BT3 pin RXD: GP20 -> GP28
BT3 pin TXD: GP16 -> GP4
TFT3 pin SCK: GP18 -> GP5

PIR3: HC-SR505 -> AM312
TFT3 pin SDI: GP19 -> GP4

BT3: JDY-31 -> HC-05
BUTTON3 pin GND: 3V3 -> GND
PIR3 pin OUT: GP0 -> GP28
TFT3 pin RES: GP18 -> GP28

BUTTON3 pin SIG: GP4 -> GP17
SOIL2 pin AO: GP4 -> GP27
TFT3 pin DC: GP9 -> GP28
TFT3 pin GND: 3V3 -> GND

==========

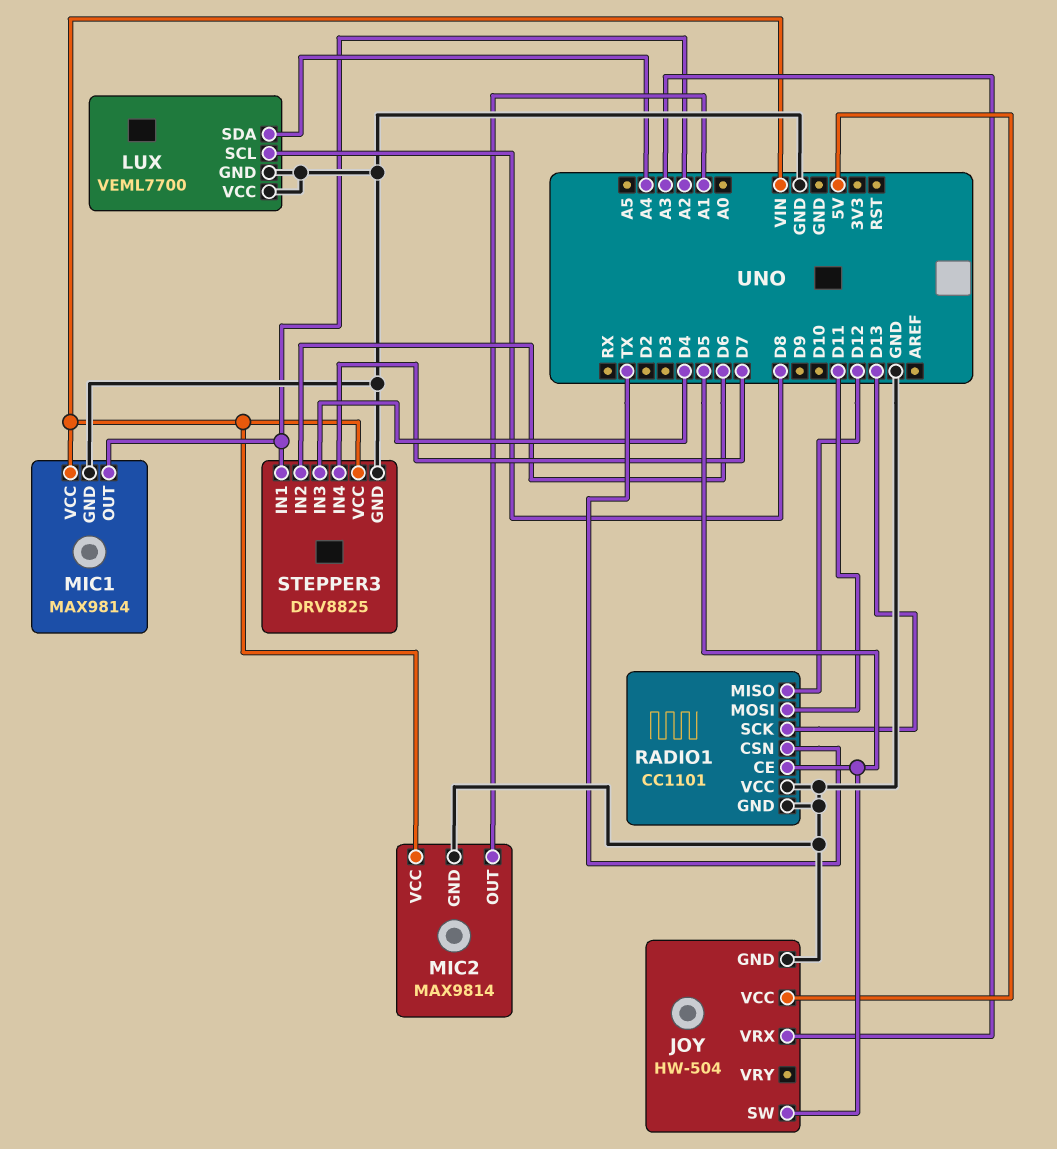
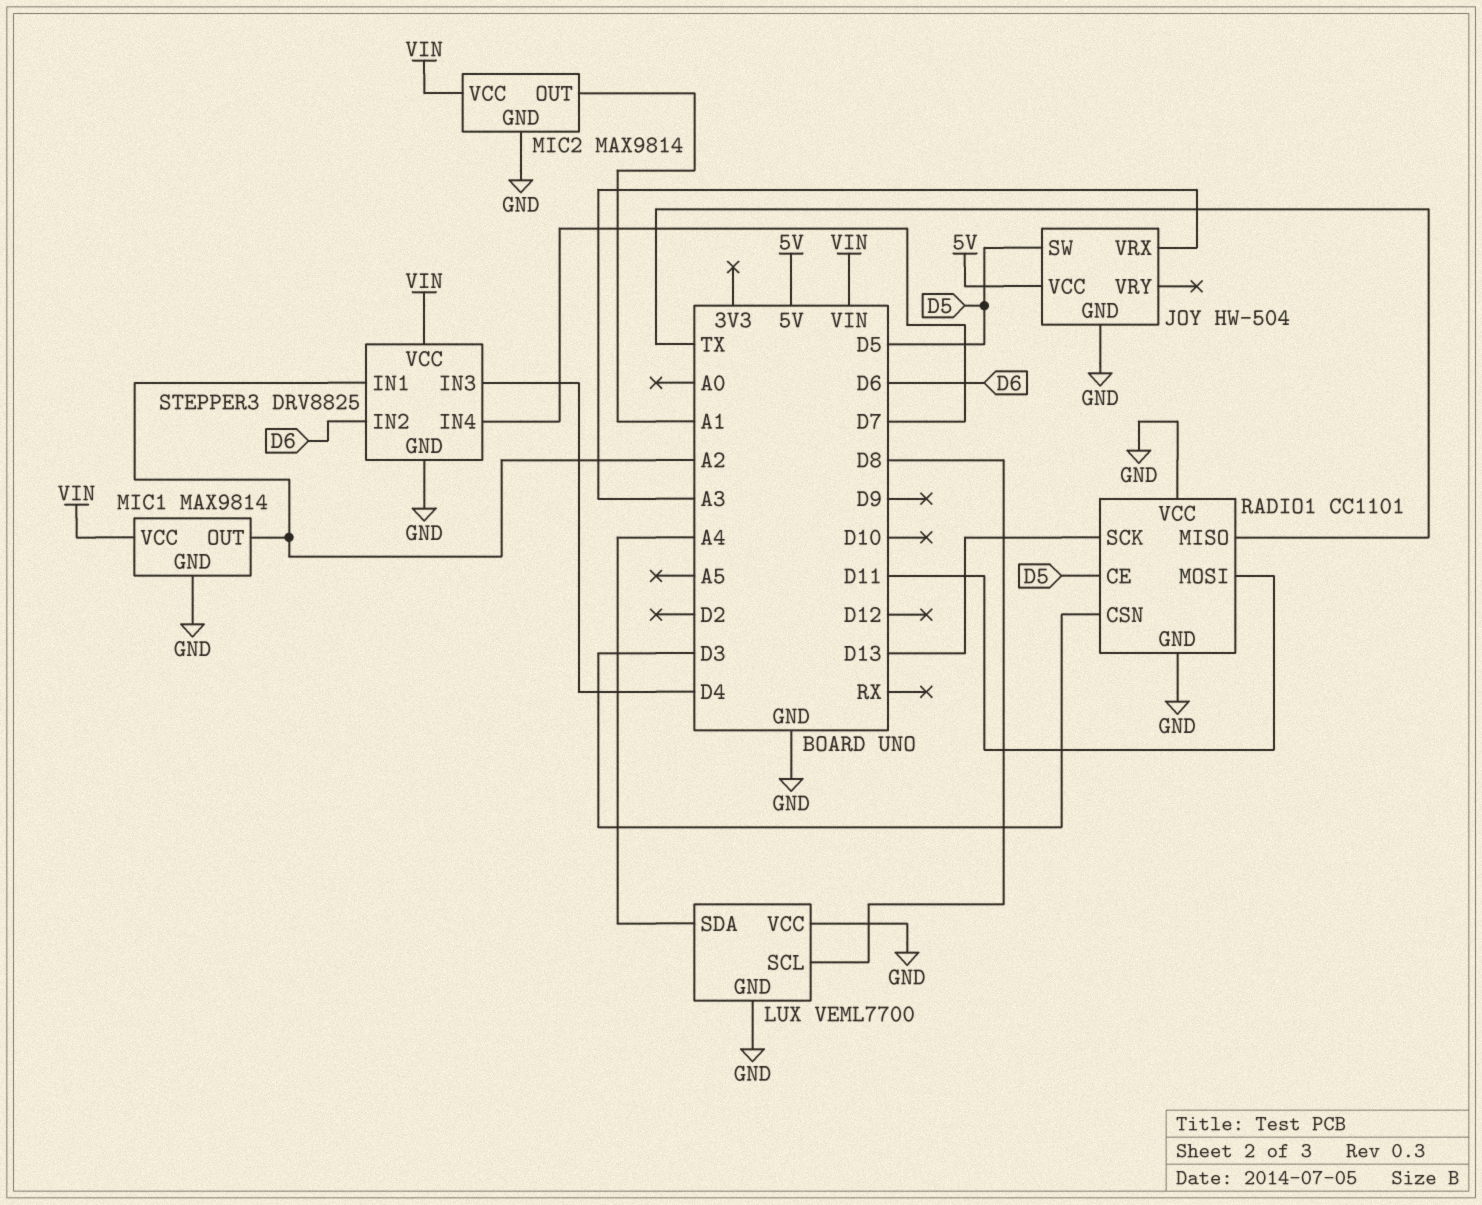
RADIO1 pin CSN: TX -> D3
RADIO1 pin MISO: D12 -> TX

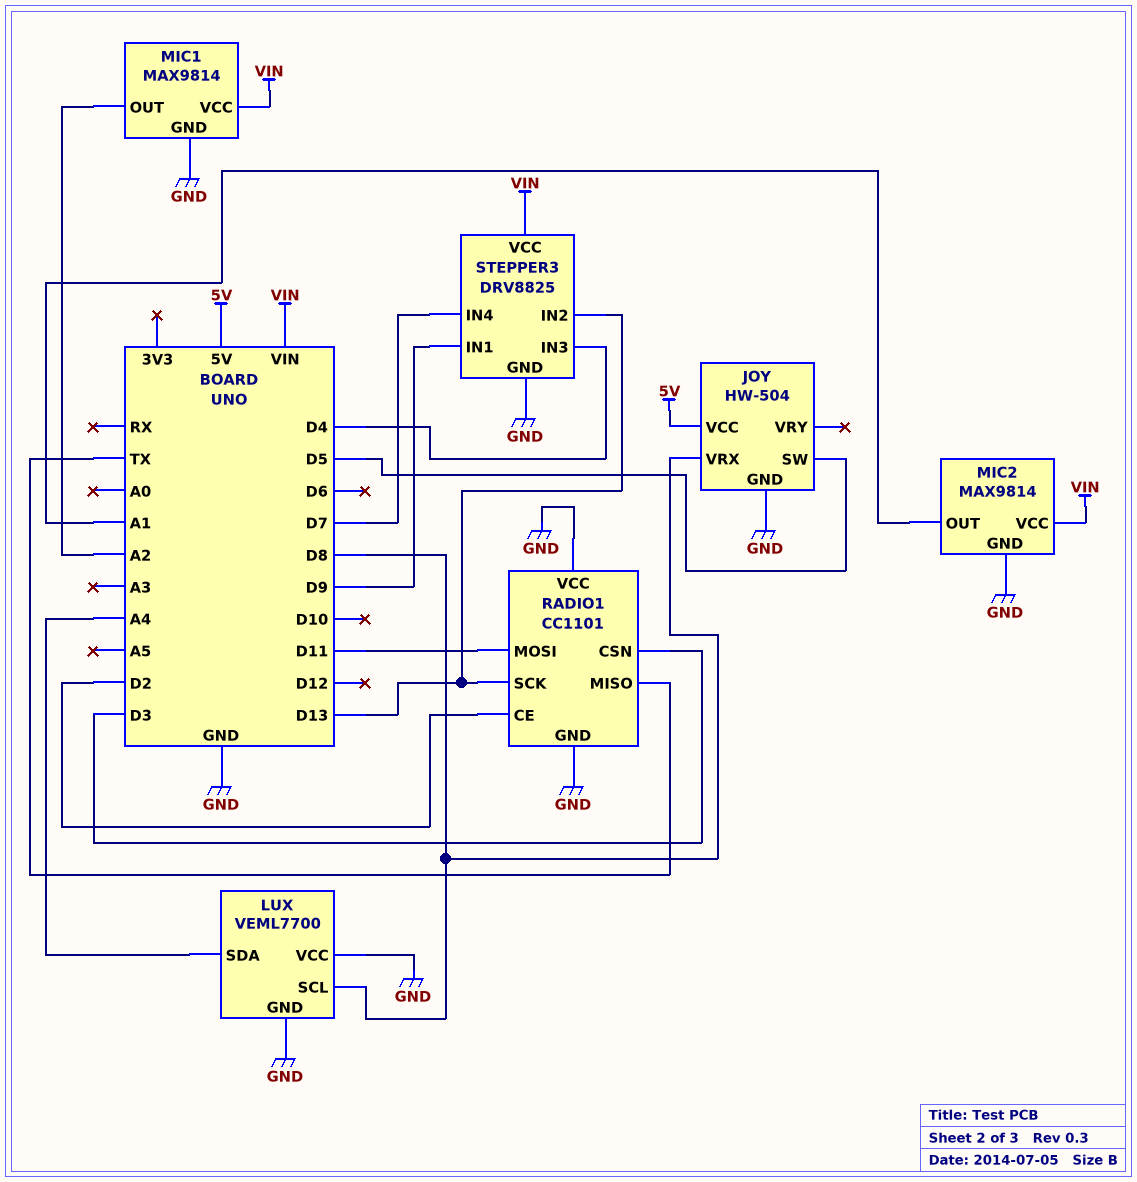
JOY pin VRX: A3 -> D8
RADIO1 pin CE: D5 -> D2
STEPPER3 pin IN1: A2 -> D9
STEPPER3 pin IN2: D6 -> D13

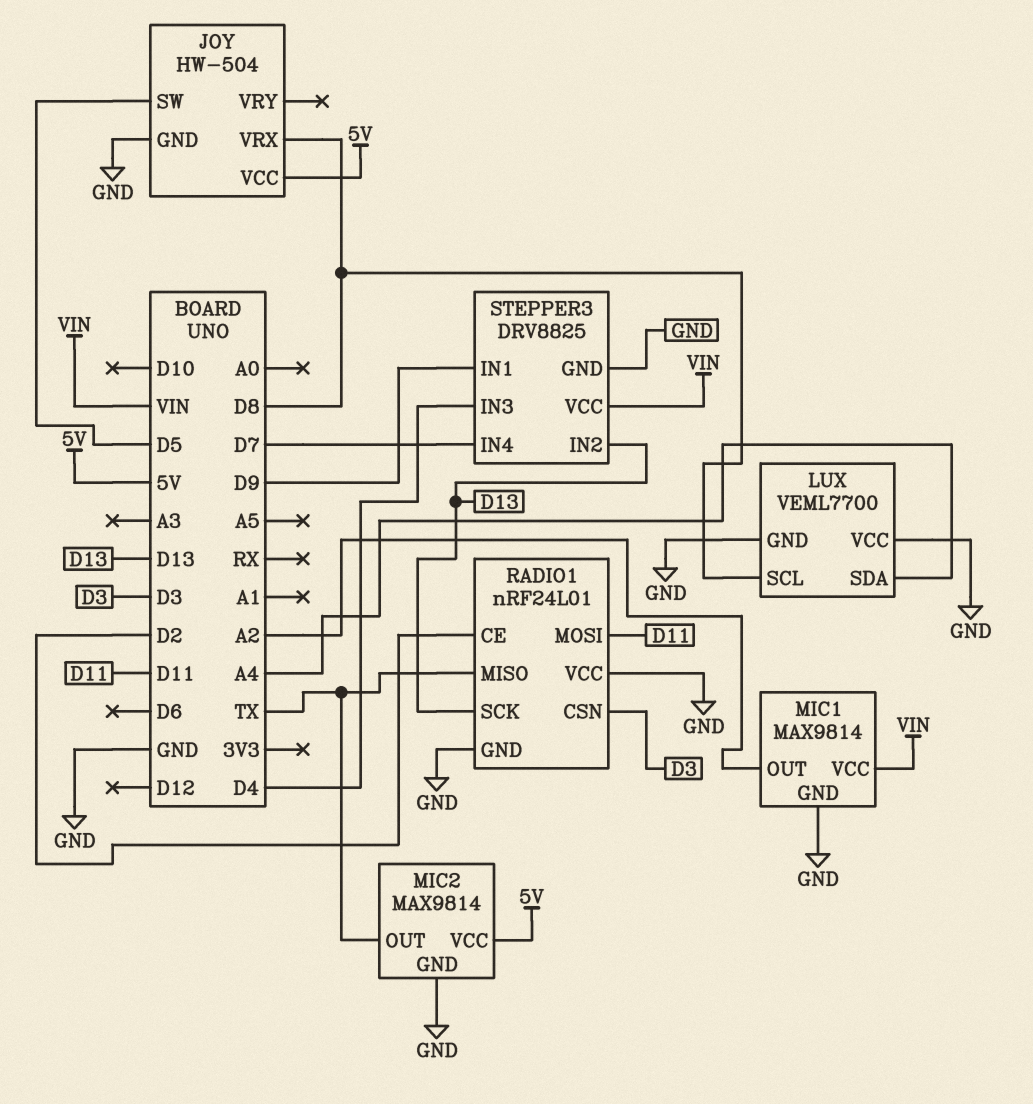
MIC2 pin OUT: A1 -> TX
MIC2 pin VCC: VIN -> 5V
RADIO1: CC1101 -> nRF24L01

==========

◆ **AIM OF THE EXERCISE**:
Above are some entries. Restate word for word the lines from the one holding "RADIO1 pin CE: D5 -> D2" through the one holding "RADIO1: CC1101 -> nRF24L01", but not the pictures.

◆ **WRITTEN ANSWER**:
RADIO1 pin CE: D5 -> D2
STEPPER3 pin IN1: A2 -> D9
STEPPER3 pin IN2: D6 -> D13

MIC2 pin OUT: A1 -> TX
MIC2 pin VCC: VIN -> 5V
RADIO1: CC1101 -> nRF24L01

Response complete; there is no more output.